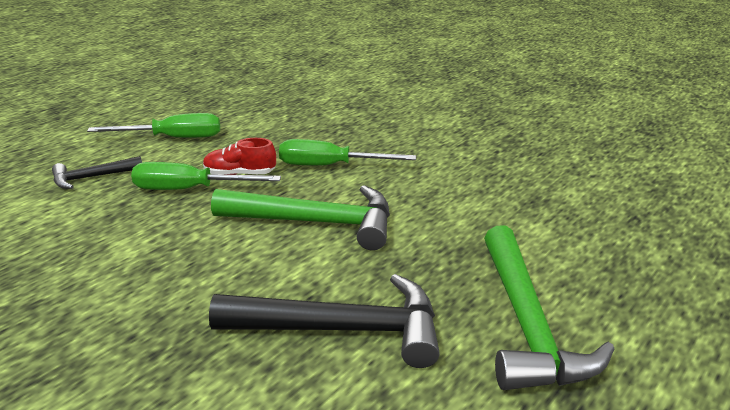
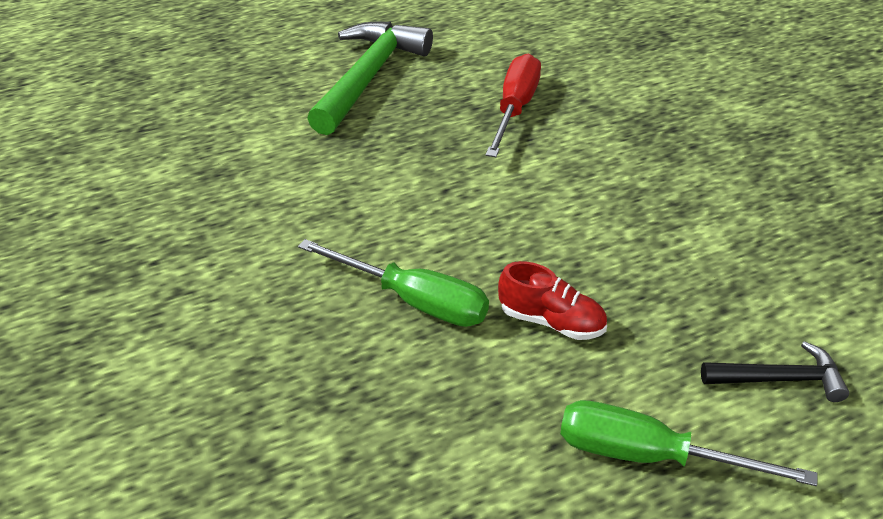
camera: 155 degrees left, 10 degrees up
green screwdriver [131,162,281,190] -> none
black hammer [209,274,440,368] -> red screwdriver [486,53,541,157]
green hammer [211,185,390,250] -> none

...

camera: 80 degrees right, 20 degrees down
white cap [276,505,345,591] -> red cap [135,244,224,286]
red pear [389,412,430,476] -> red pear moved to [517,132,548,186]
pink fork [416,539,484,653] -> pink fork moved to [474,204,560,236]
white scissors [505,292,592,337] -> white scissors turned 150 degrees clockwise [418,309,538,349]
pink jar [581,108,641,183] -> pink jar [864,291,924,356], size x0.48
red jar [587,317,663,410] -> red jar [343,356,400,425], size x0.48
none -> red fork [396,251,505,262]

* * *

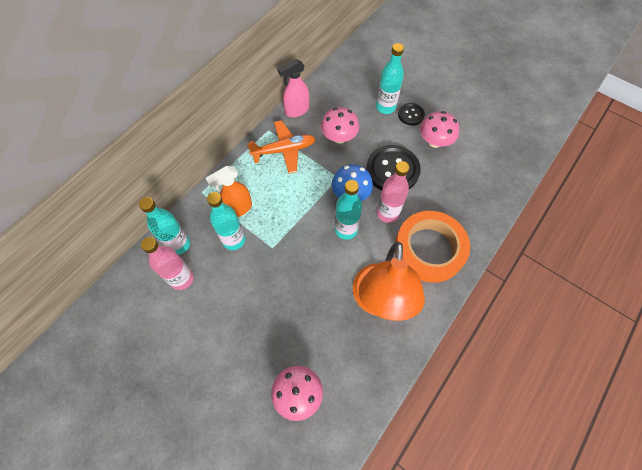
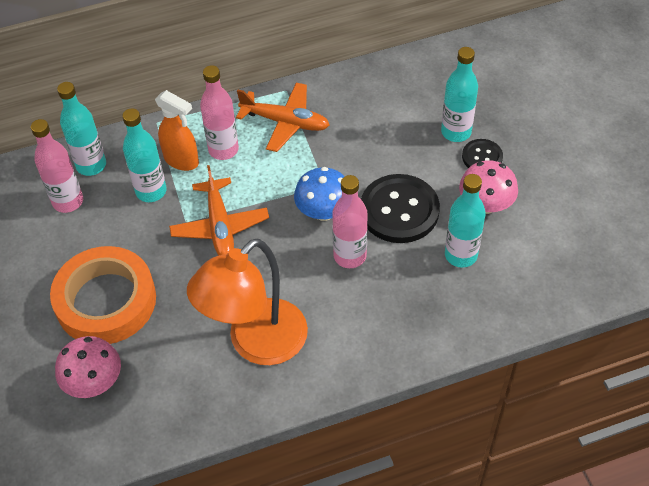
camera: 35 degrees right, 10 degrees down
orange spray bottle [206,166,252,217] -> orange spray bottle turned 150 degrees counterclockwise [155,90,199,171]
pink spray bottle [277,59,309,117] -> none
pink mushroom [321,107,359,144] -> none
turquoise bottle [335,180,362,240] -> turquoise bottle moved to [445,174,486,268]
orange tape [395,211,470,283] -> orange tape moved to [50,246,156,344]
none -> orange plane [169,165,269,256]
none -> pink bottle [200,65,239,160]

**To do**. Reproduce verbatim the lines above, from the line with "red jar [587,317,663,410]" through the line with "none -> red fork [396,251,505,262]".

**Exercise answer**.
red jar [587,317,663,410] -> red jar [343,356,400,425], size x0.48
none -> red fork [396,251,505,262]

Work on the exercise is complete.